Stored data
━━━

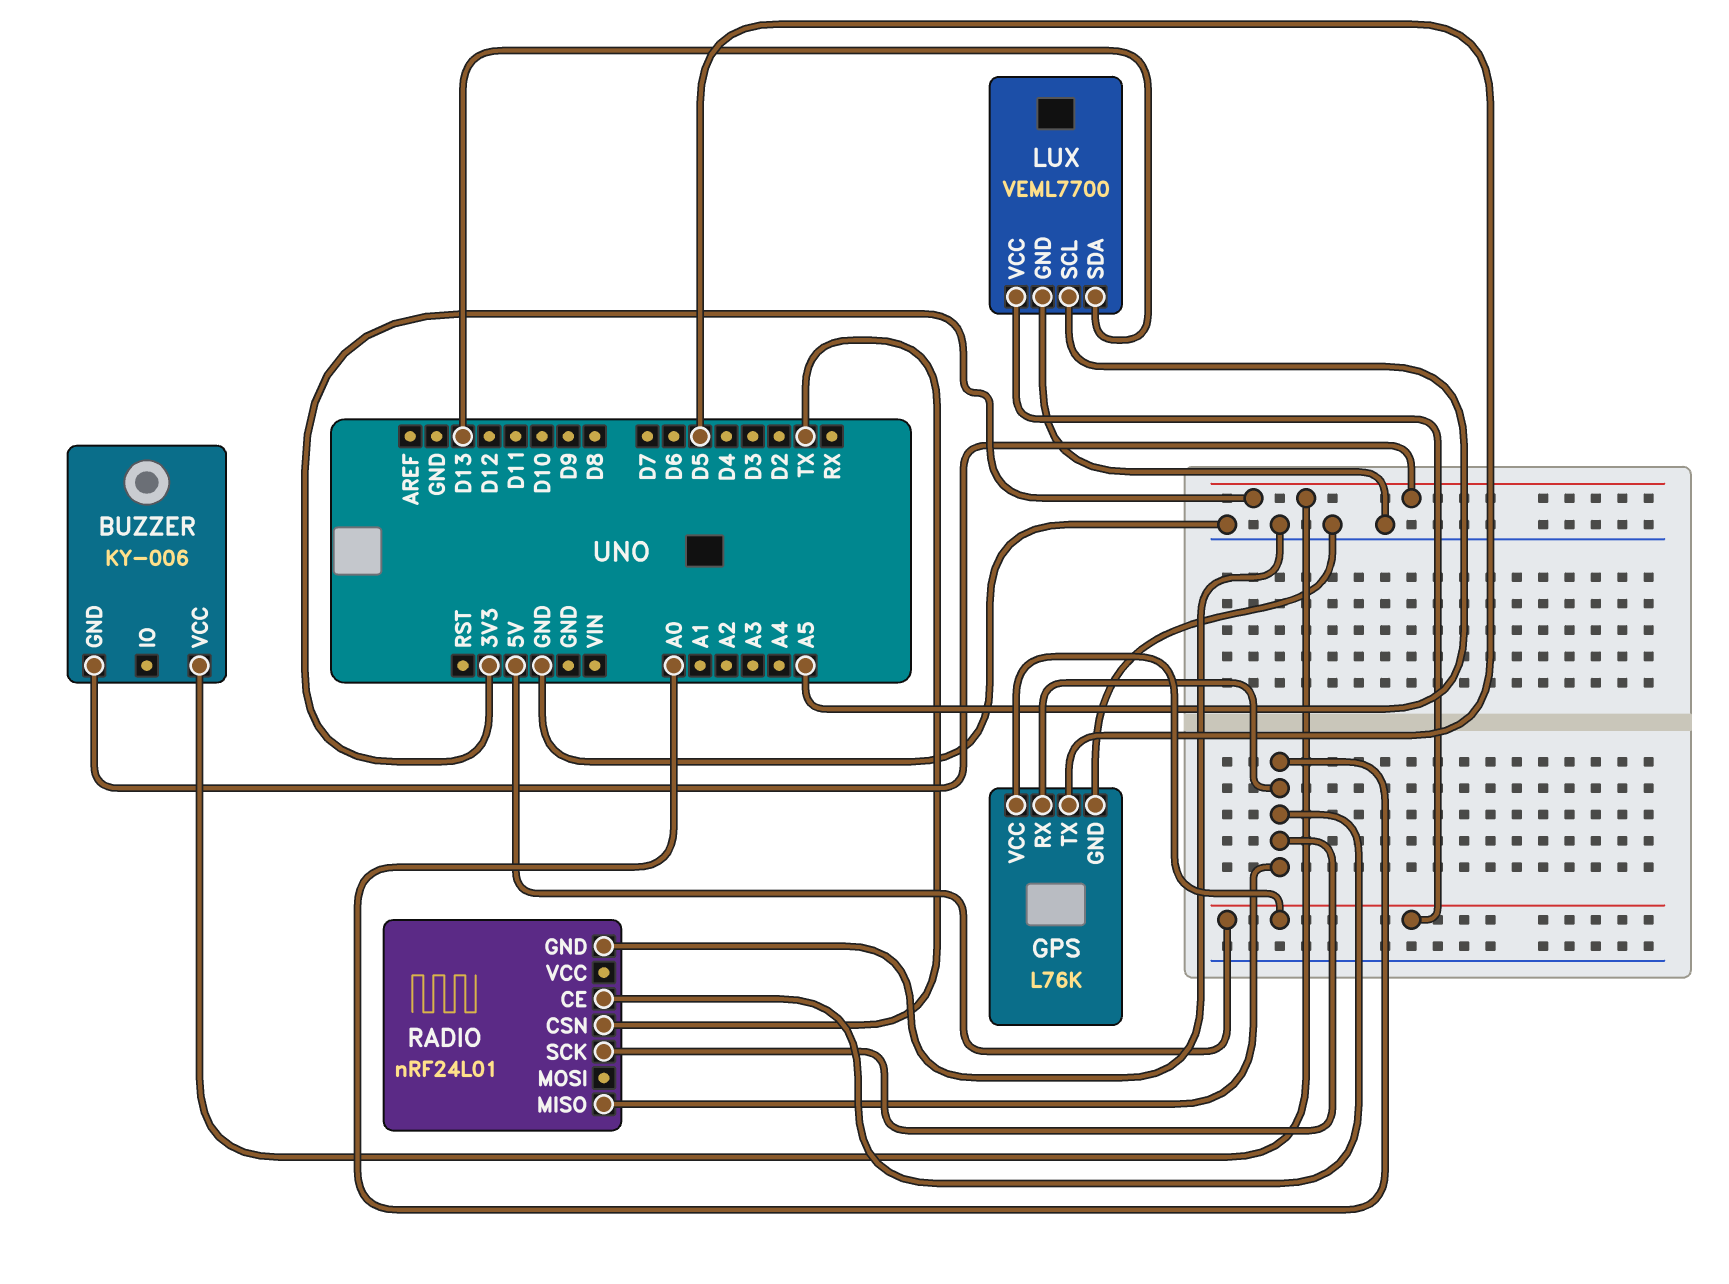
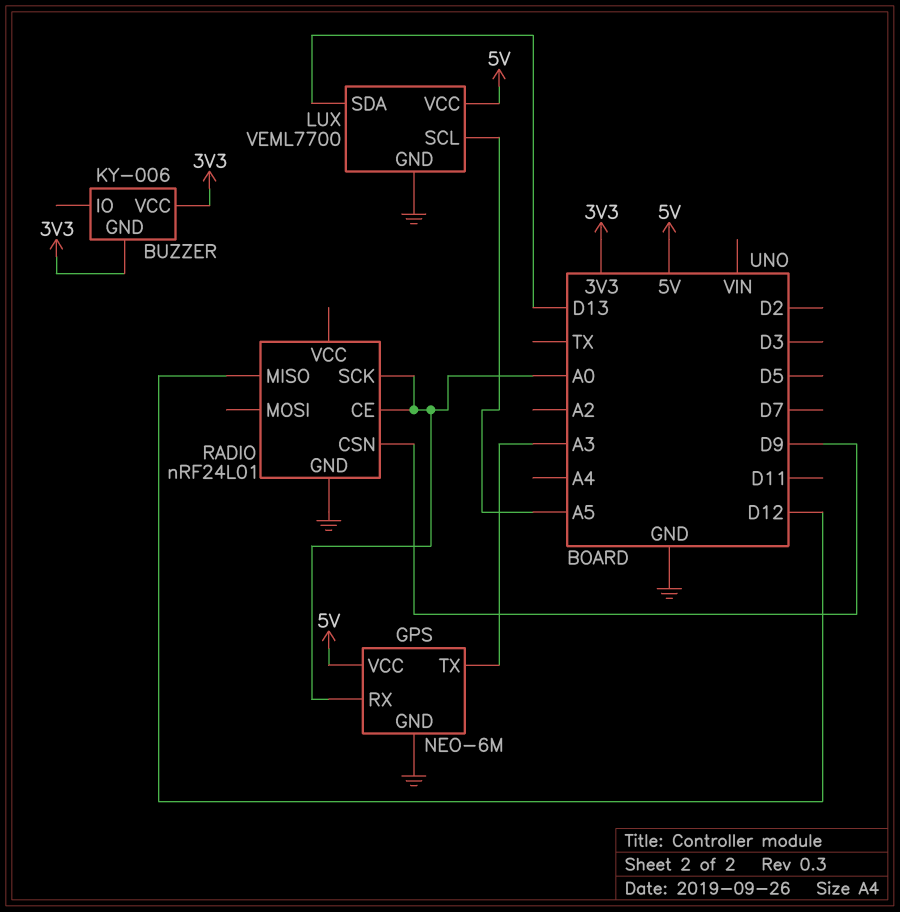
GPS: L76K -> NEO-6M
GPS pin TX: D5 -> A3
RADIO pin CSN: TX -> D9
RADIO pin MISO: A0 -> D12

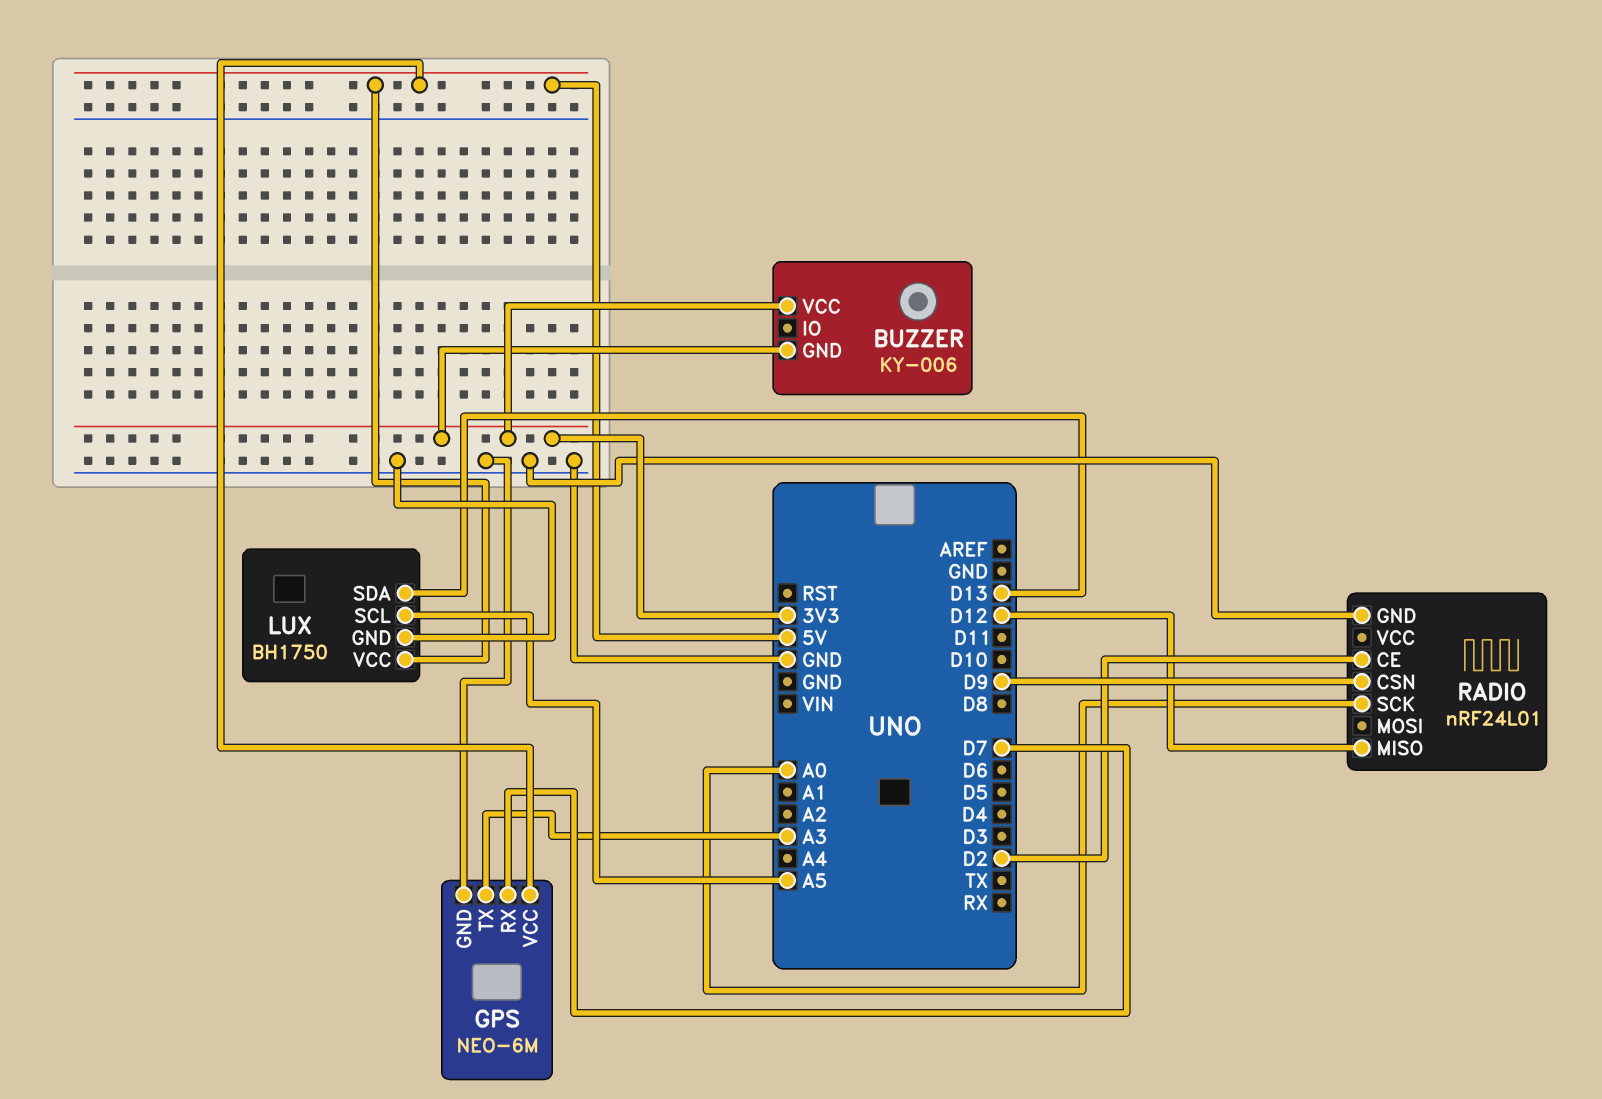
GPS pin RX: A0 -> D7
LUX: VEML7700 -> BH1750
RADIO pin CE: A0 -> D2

━━━

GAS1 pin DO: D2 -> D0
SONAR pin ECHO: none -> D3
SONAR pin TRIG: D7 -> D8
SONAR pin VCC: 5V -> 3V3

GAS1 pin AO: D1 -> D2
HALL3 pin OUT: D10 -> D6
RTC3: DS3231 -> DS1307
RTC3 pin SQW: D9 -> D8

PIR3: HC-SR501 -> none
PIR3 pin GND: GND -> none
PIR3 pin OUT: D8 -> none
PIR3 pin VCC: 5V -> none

━━━

ACTIVITY: Look above for the line with "SONAR pin VCC: 5V -> 3V3" and the line with "PIR3 pin VCC: 5V -> none"; transcribe both and all lines in between, exactly, and nothing else.

WRITTEN SOLUTION:
SONAR pin VCC: 5V -> 3V3

GAS1 pin AO: D1 -> D2
HALL3 pin OUT: D10 -> D6
RTC3: DS3231 -> DS1307
RTC3 pin SQW: D9 -> D8

PIR3: HC-SR501 -> none
PIR3 pin GND: GND -> none
PIR3 pin OUT: D8 -> none
PIR3 pin VCC: 5V -> none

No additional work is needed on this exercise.